Copy each line containing "grey" from the listing below.

(Collected material Opens)

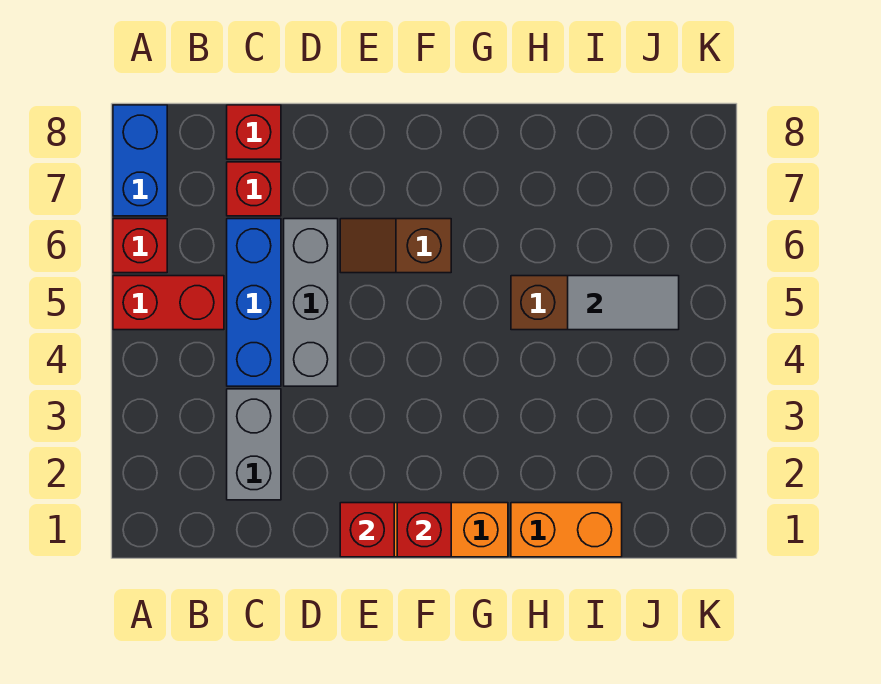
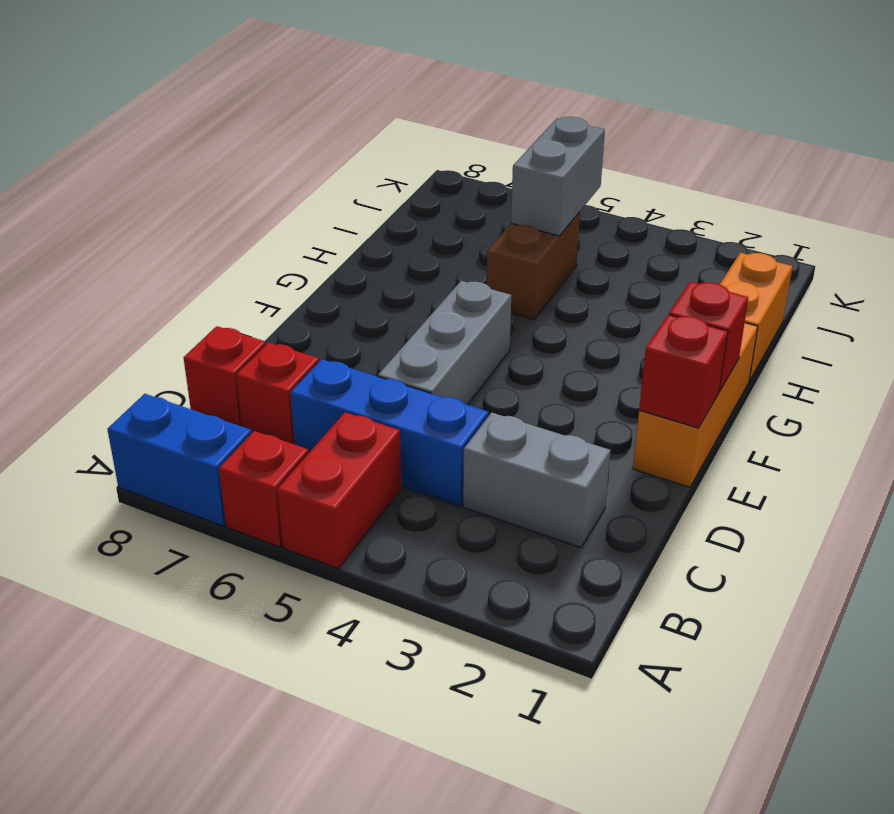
grey brick D4:D6 level 1 -> grey brick D5:F5 level 1
brown slope E6:F6 level 1 top F -> none
grey tile I5:J5 level 2 -> grey brick I5:J5 level 2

(Collected material Closes)

> Reply to the task
grey brick D4:D6 level 1 -> grey brick D5:F5 level 1
grey tile I5:J5 level 2 -> grey brick I5:J5 level 2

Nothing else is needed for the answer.